## WHAT THE EXERCISE ASKS
Pull out every line in the records that contains the string "rotated", and copy each one as it appears.

## DATA LISTING
================================

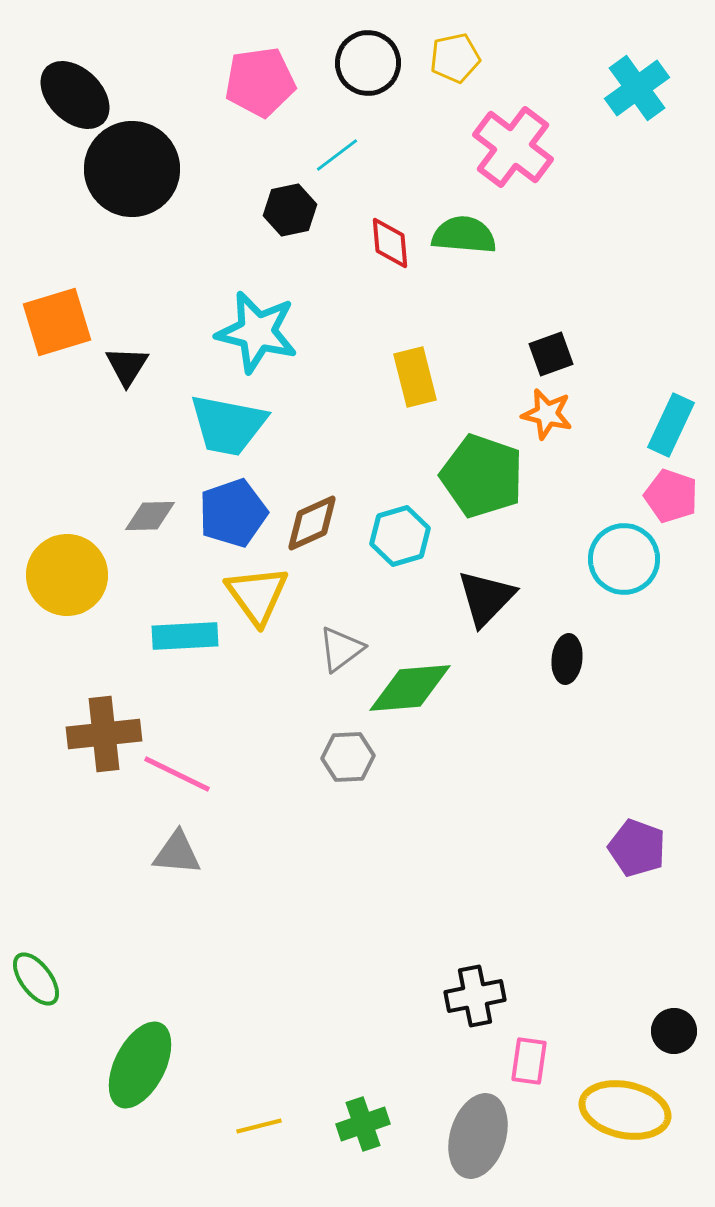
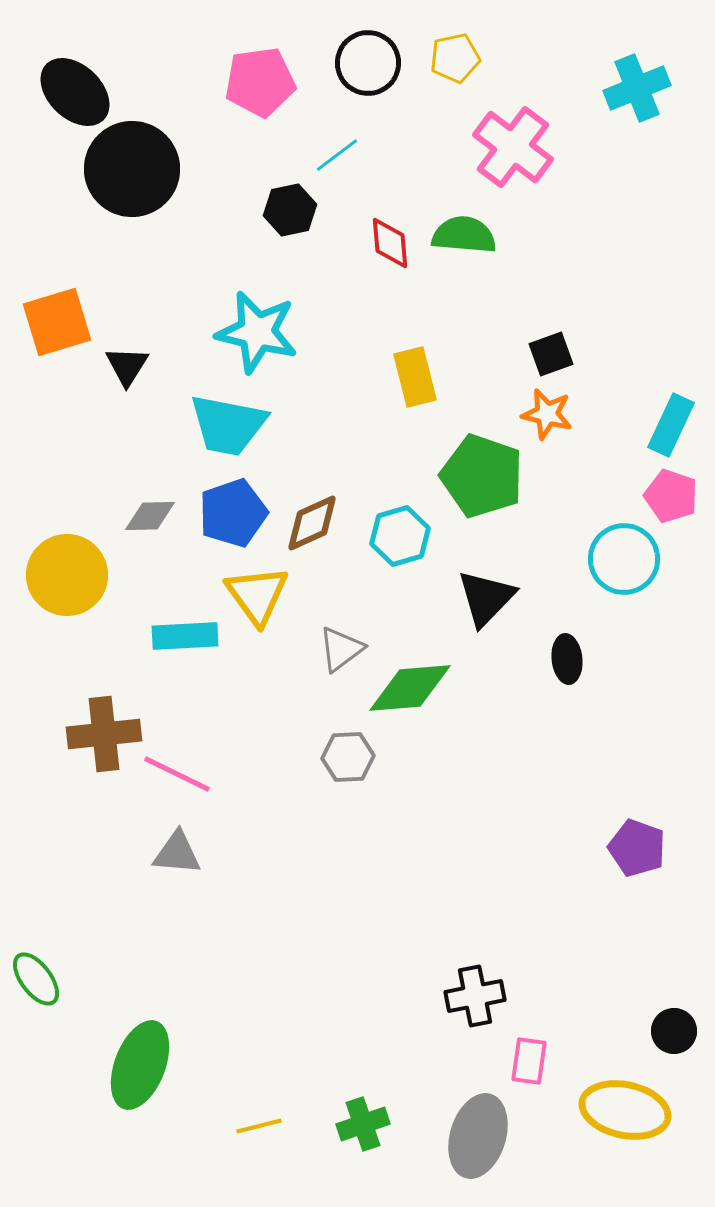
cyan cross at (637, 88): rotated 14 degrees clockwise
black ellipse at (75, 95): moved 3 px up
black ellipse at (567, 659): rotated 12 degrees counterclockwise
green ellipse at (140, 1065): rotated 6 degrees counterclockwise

================================

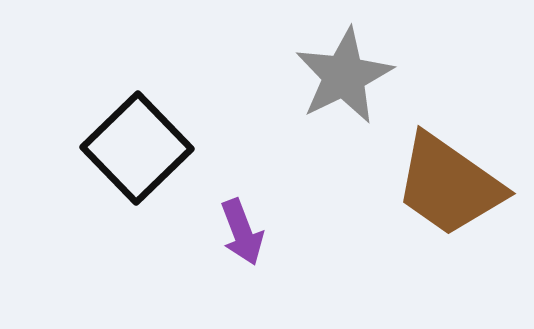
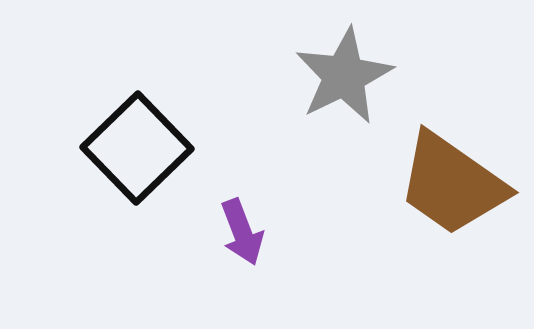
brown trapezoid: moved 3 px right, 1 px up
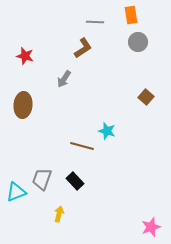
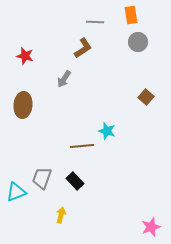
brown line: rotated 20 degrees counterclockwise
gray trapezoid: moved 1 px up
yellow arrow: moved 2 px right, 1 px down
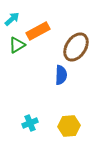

================================

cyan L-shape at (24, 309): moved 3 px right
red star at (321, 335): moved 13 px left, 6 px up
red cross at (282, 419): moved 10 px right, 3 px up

================================

## RIGHT ANSWER
cyan cross at (637, 88): rotated 14 degrees clockwise
black ellipse at (567, 659): rotated 12 degrees counterclockwise
green ellipse at (140, 1065): rotated 6 degrees counterclockwise
brown line: rotated 20 degrees counterclockwise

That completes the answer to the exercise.